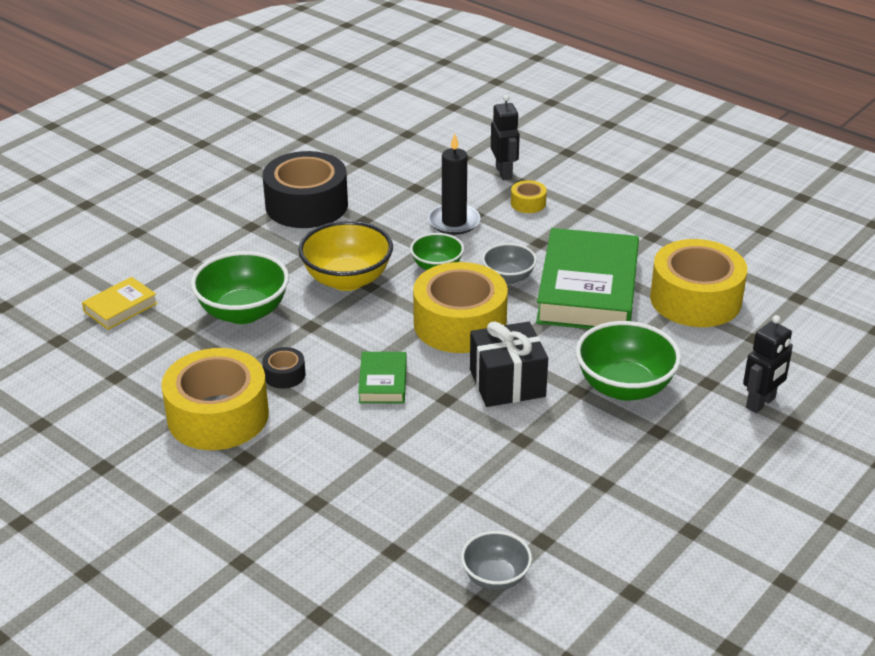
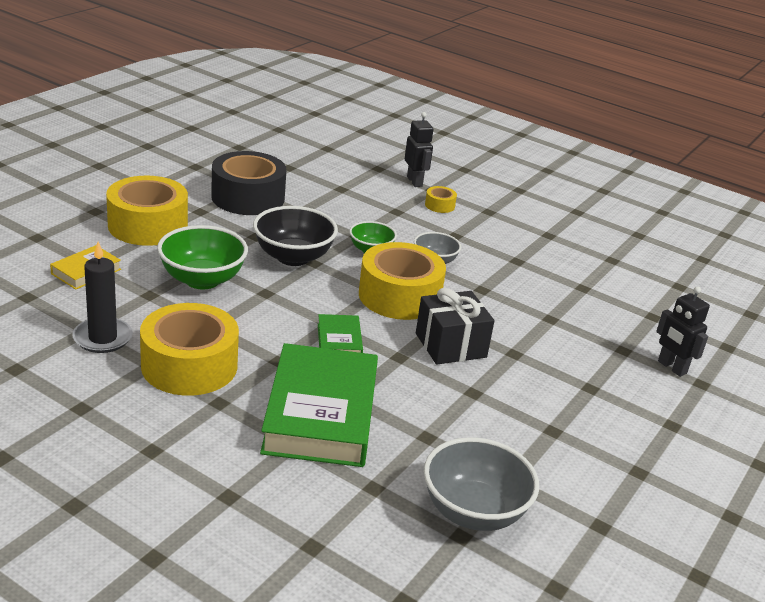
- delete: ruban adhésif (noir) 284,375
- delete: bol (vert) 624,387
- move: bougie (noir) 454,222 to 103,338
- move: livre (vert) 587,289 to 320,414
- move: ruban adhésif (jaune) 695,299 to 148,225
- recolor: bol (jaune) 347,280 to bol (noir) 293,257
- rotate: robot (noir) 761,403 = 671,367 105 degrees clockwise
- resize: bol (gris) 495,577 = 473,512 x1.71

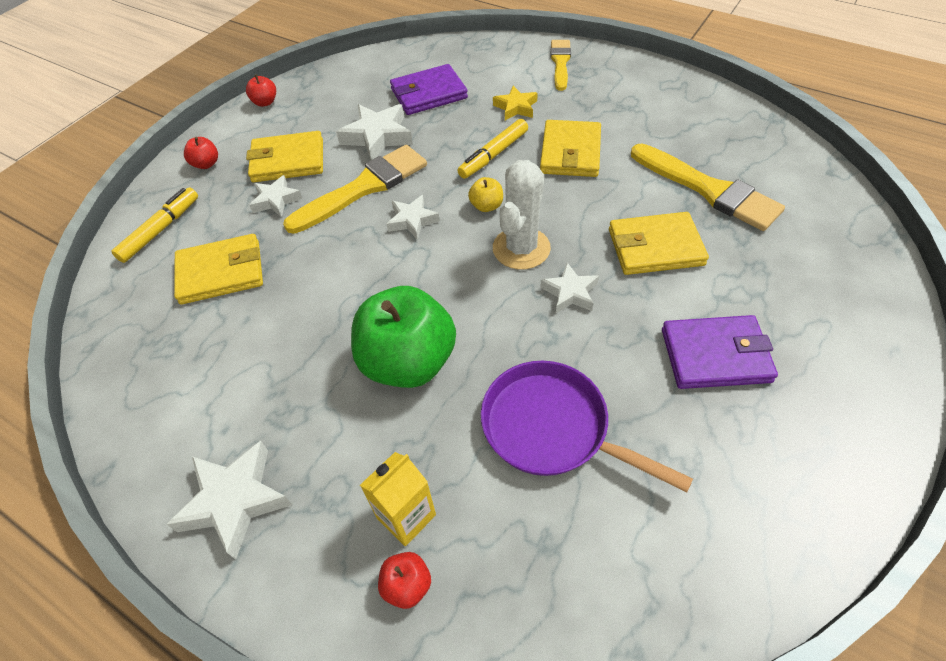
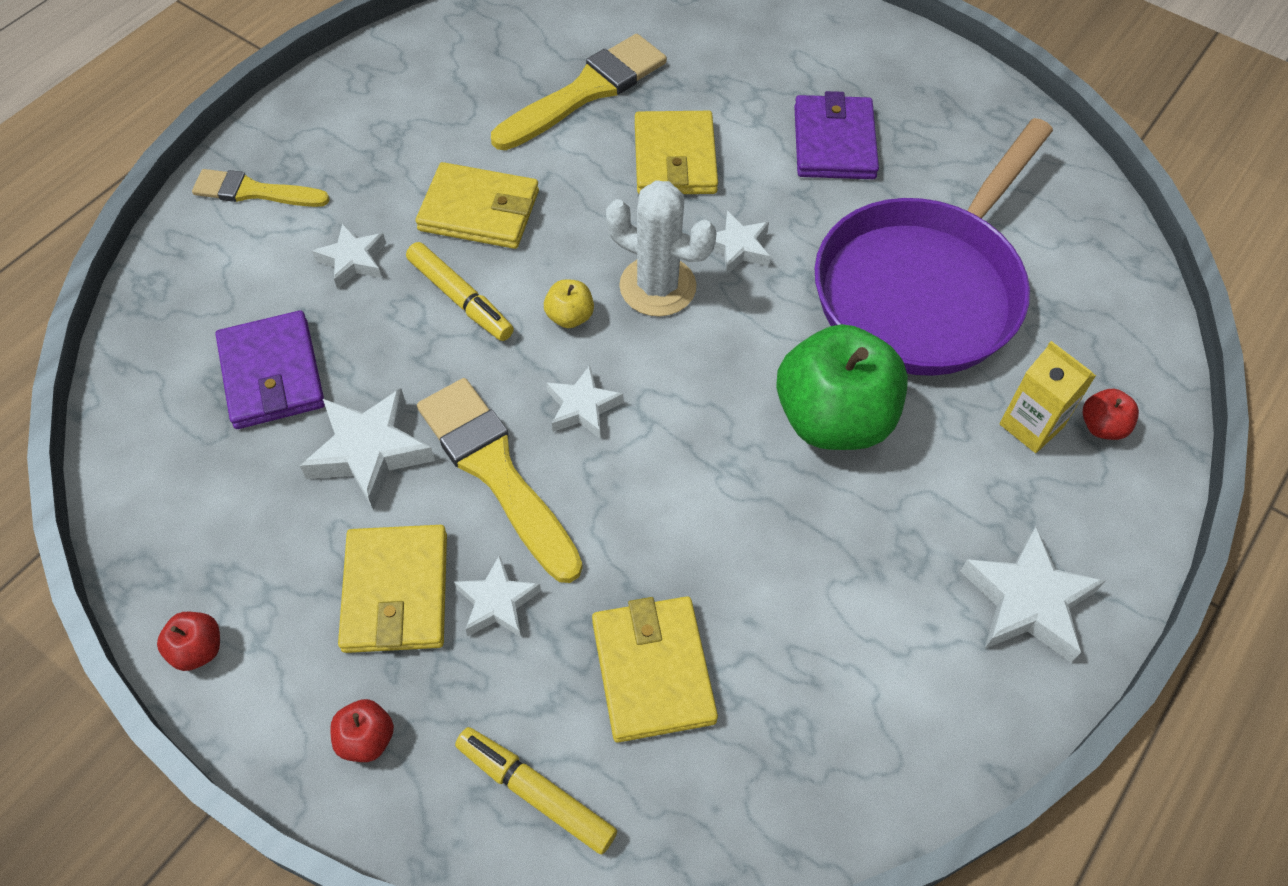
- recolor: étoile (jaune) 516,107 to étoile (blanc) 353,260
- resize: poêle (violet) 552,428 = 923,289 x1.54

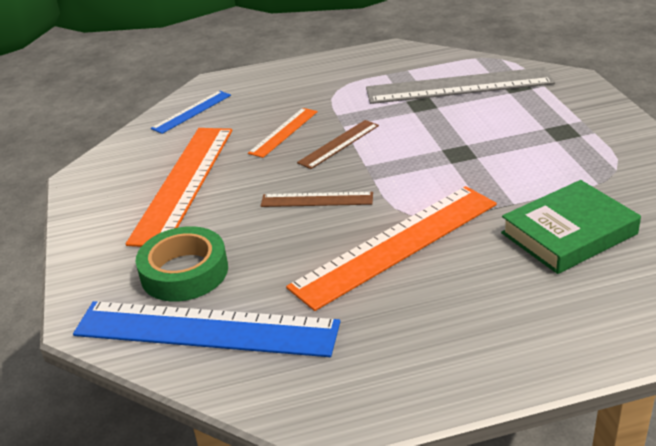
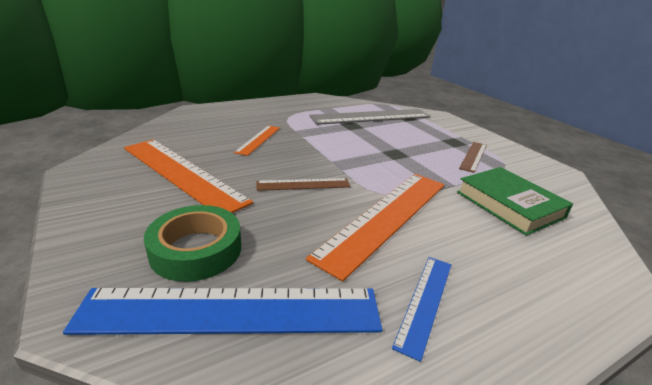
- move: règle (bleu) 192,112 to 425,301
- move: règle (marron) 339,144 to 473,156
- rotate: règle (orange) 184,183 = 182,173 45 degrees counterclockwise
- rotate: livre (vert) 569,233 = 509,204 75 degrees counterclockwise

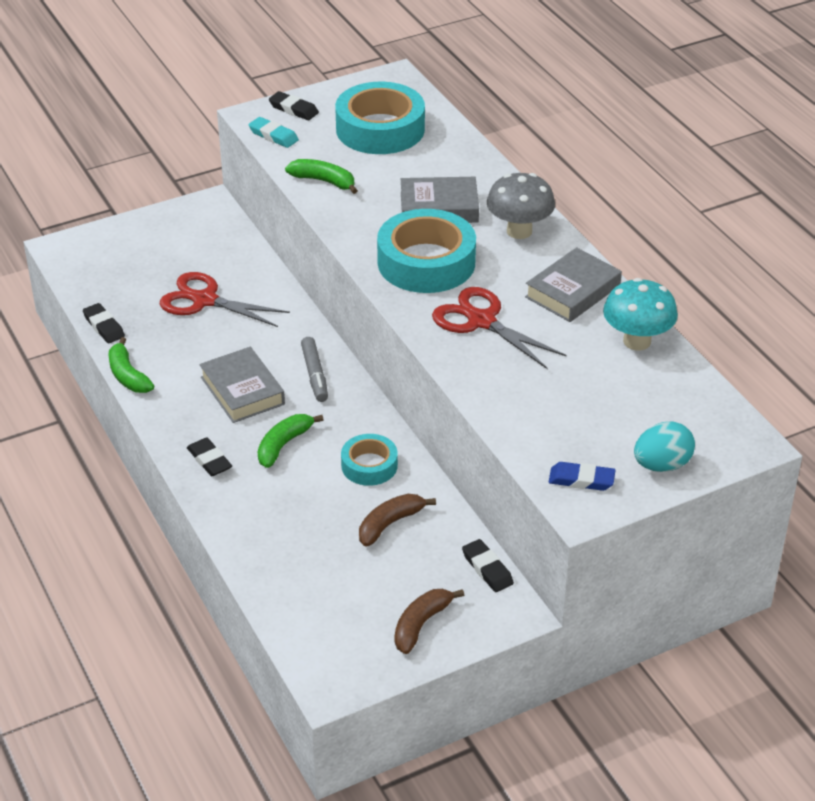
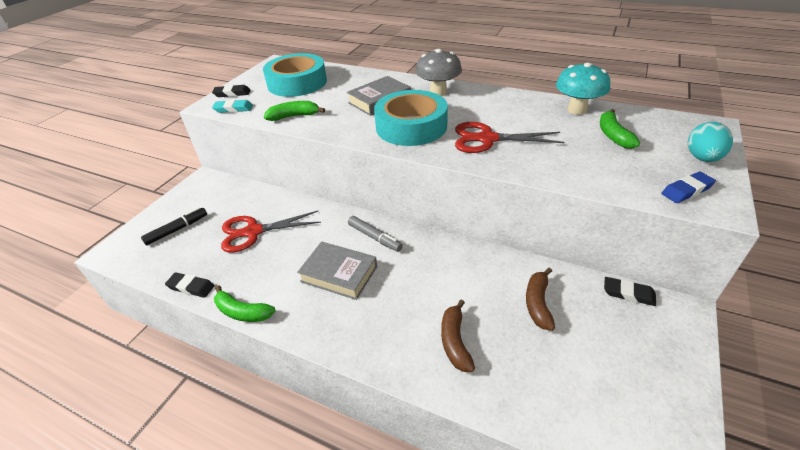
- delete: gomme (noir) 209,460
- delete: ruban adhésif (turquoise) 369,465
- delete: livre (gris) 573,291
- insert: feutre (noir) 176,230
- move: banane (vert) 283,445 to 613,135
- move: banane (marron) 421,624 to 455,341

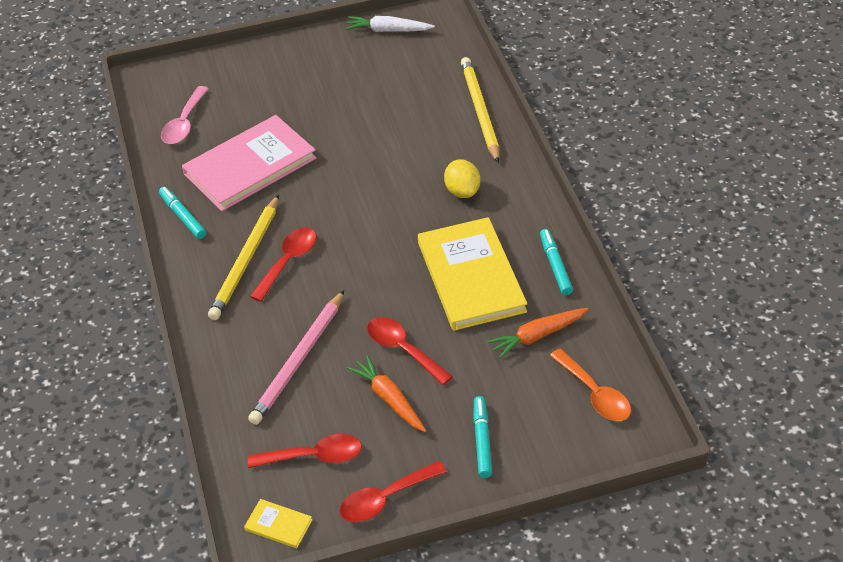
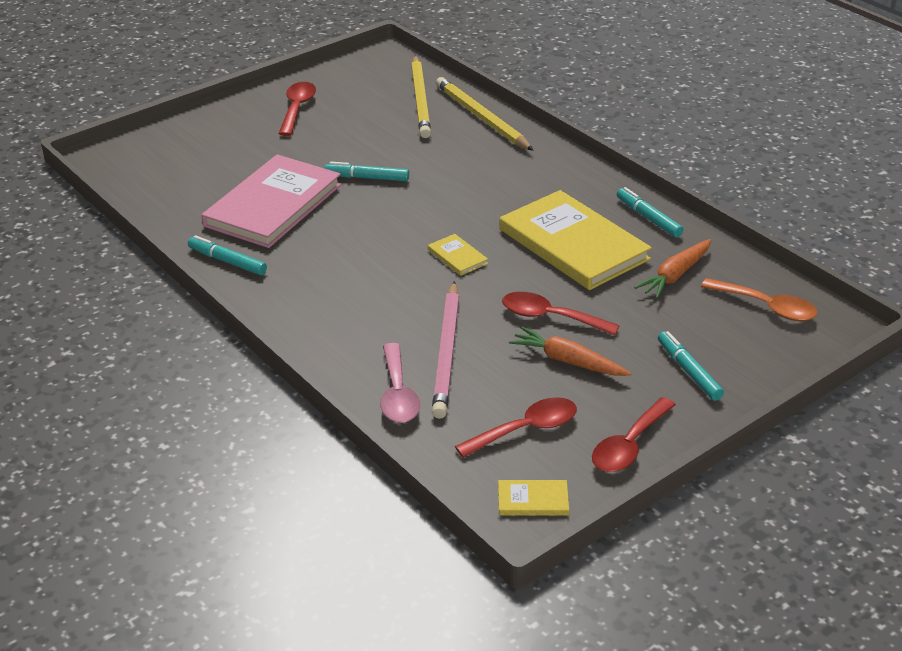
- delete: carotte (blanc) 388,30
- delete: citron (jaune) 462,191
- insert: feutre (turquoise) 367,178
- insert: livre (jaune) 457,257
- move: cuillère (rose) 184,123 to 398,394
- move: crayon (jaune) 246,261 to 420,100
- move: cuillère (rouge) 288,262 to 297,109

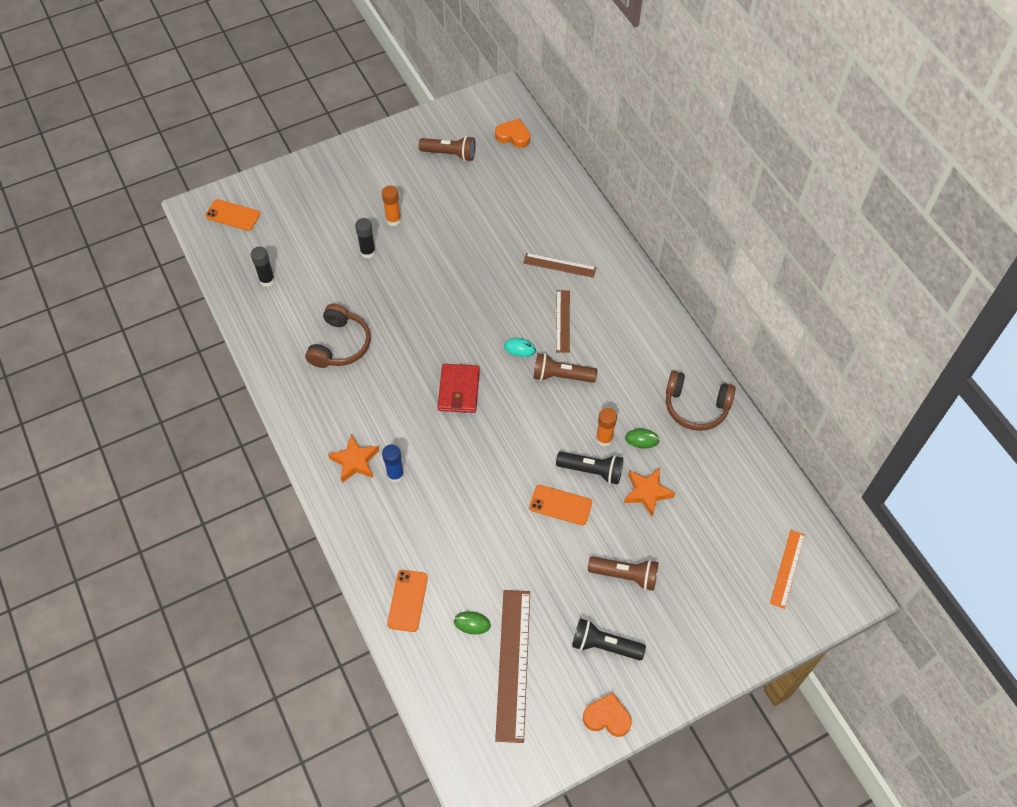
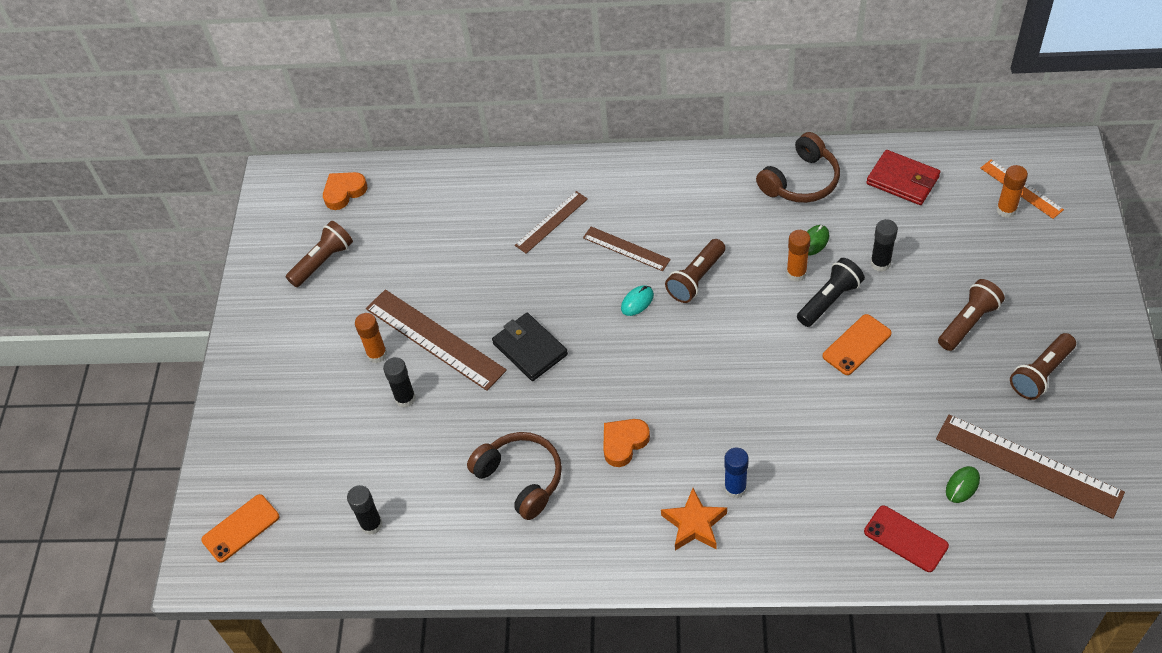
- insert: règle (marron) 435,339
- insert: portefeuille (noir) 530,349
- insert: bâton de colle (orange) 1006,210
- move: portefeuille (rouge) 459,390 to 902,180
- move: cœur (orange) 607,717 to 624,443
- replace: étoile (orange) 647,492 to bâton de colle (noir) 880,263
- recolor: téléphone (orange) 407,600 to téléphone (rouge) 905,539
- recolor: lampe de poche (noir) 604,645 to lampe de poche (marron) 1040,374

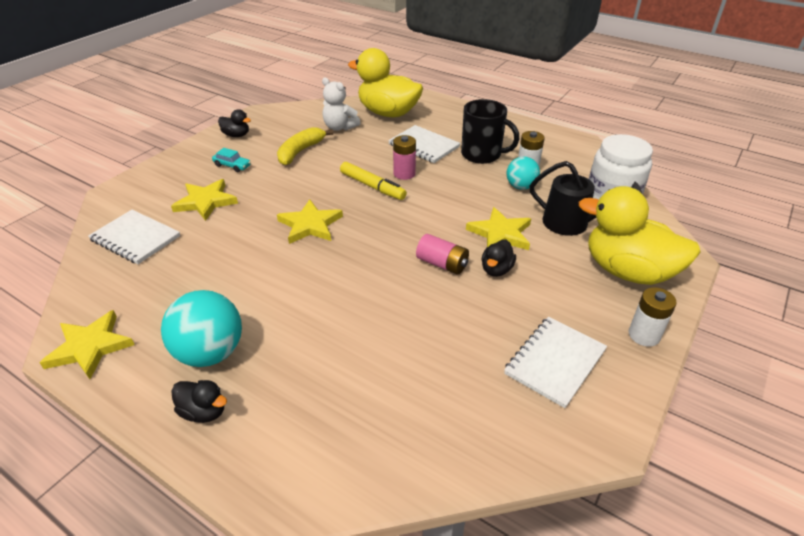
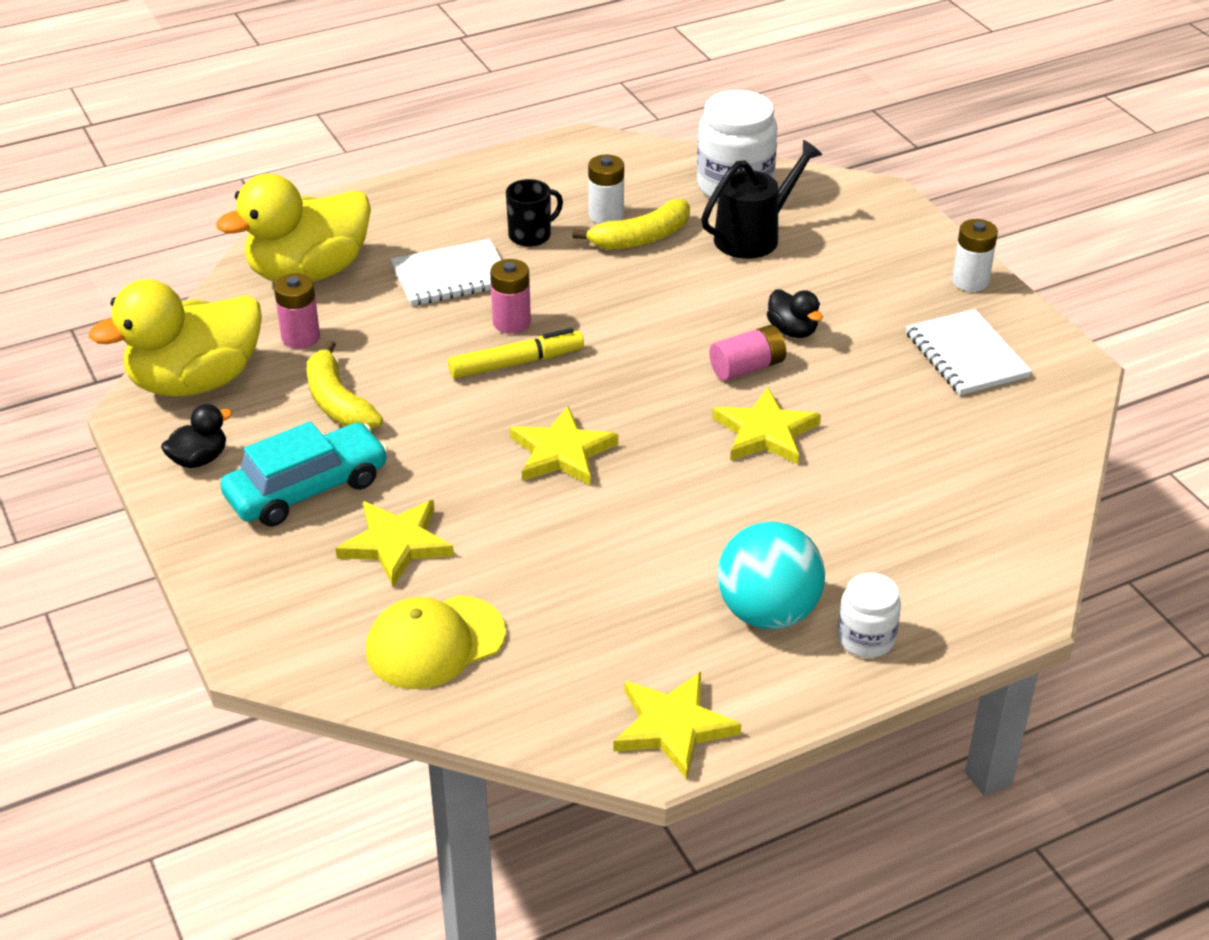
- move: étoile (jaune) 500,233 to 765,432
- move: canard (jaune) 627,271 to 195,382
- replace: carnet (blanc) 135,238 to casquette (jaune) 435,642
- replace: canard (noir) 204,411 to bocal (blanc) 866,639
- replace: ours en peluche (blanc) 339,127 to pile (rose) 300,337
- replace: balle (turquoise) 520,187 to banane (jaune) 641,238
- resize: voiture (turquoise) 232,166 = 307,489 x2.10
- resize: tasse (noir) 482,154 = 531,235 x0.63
++++
== Problem details ==
Please, from the material above, copy only the lines from the line with "- move: livre (vert) 587,289 to 320,414" up to and including the line with "- rotate: robot", exactly as written.

== Answer space ==
- move: livre (vert) 587,289 to 320,414
- move: ruban adhésif (jaune) 695,299 to 148,225
- recolor: bol (jaune) 347,280 to bol (noir) 293,257
- rotate: robot (noir) 761,403 = 671,367 105 degrees clockwise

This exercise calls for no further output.